==== ENTRIES SUPPLIED ====

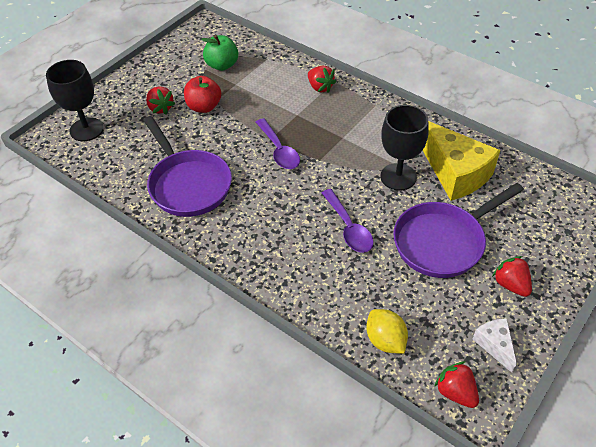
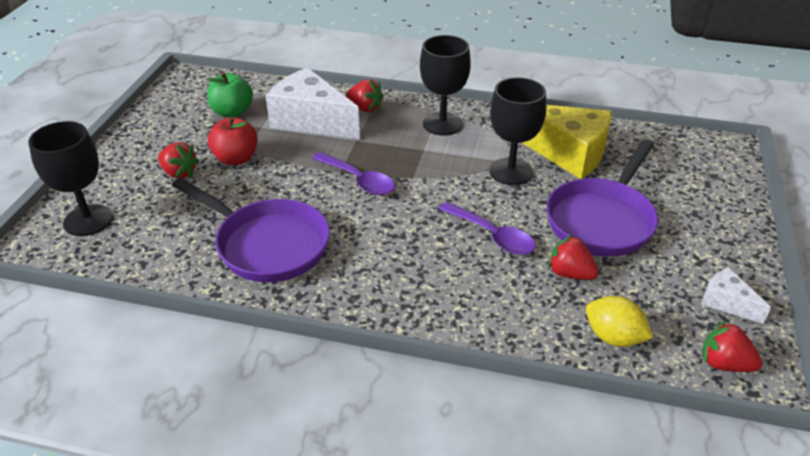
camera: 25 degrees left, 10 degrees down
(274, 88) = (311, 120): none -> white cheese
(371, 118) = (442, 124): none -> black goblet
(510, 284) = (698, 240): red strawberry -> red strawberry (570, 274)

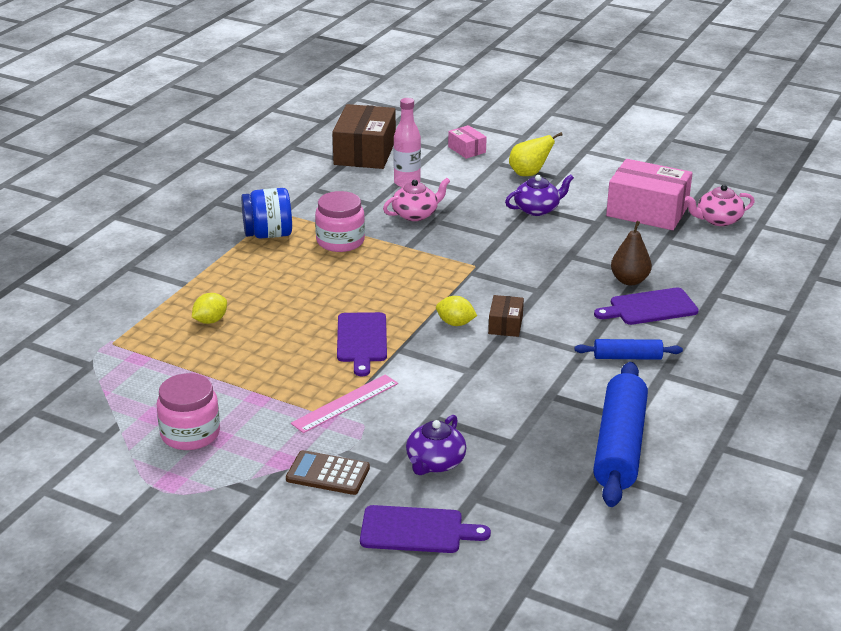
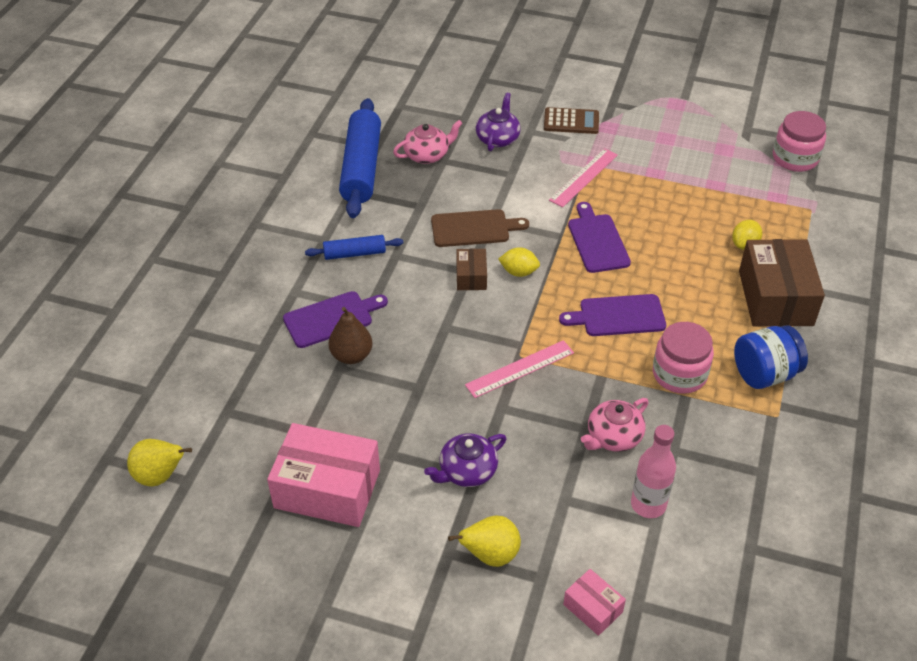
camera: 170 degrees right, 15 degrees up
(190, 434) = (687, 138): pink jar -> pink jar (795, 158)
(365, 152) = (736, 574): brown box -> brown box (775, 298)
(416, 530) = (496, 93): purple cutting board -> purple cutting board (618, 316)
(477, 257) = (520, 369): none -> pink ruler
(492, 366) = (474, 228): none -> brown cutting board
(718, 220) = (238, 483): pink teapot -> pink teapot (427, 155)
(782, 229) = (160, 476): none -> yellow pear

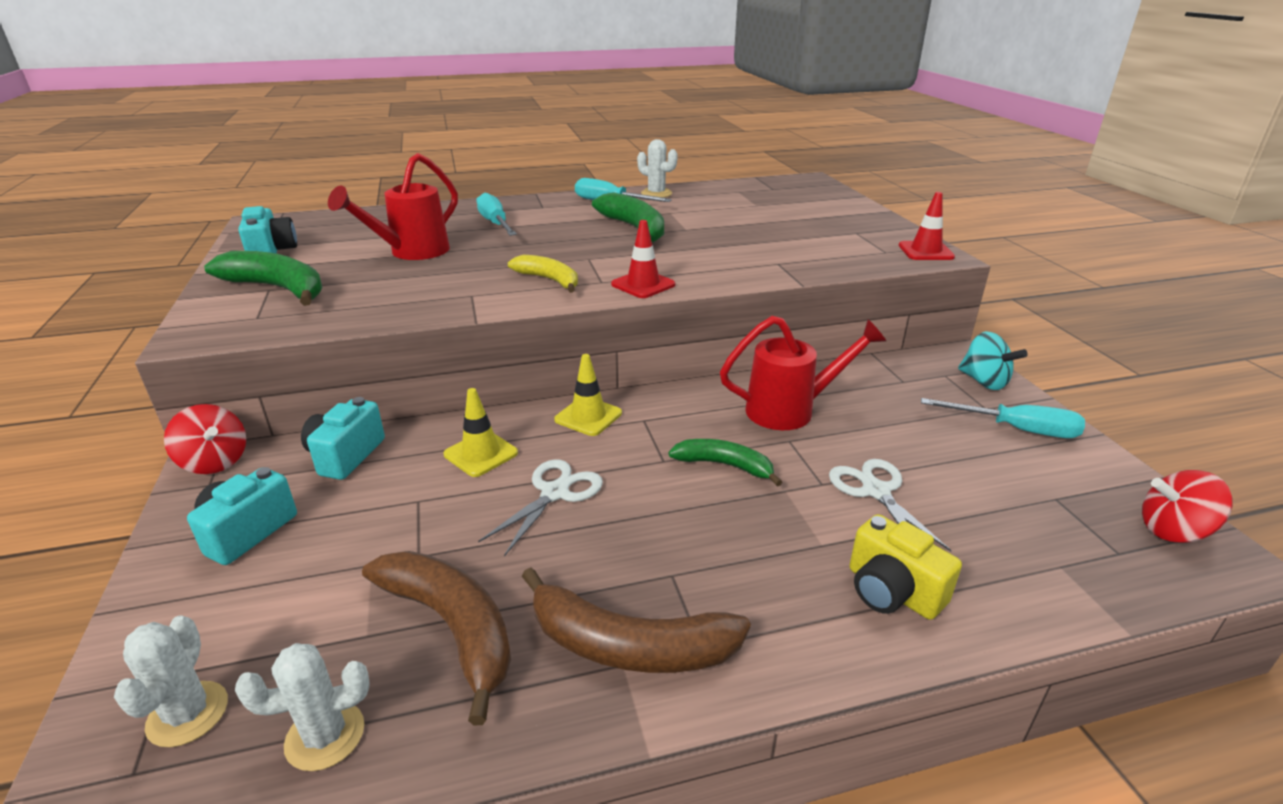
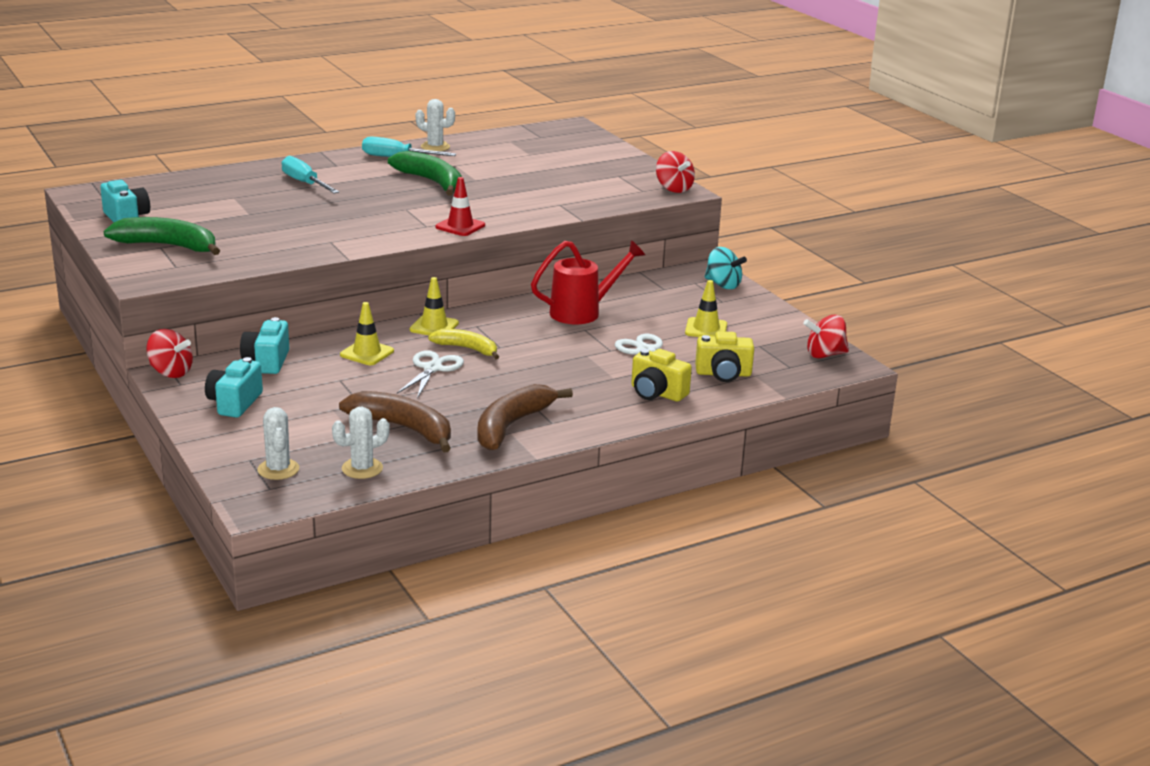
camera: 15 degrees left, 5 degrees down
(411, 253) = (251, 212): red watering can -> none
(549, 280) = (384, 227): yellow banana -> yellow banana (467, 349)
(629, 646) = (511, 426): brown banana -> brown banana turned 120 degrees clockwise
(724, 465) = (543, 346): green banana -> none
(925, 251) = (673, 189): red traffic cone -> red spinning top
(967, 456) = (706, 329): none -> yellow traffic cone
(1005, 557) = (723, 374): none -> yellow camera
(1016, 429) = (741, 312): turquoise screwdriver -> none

====

■ EXERCISE AIM
When you transcribe the entries, reproduce each line exactly and skip any picture.

■ RESPONSE AREA
camera: 25 degrees left, 10 degrees down
(274, 88) = (311, 120): none -> white cheese
(371, 118) = (442, 124): none -> black goblet
(510, 284) = (698, 240): red strawberry -> red strawberry (570, 274)

camera: 170 degrees right, 15 degrees up
(190, 434) = (687, 138): pink jar -> pink jar (795, 158)
(365, 152) = (736, 574): brown box -> brown box (775, 298)
(416, 530) = (496, 93): purple cutting board -> purple cutting board (618, 316)
(477, 257) = (520, 369): none -> pink ruler
(492, 366) = (474, 228): none -> brown cutting board
(718, 220) = (238, 483): pink teapot -> pink teapot (427, 155)
(782, 229) = (160, 476): none -> yellow pear

camera: 15 degrees left, 5 degrees down
(411, 253) = (251, 212): red watering can -> none
(549, 280) = (384, 227): yellow banana -> yellow banana (467, 349)
(629, 646) = (511, 426): brown banana -> brown banana turned 120 degrees clockwise
(724, 465) = (543, 346): green banana -> none
(925, 251) = (673, 189): red traffic cone -> red spinning top
(967, 456) = (706, 329): none -> yellow traffic cone
(1005, 557) = (723, 374): none -> yellow camera
(1016, 429) = (741, 312): turquoise screwdriver -> none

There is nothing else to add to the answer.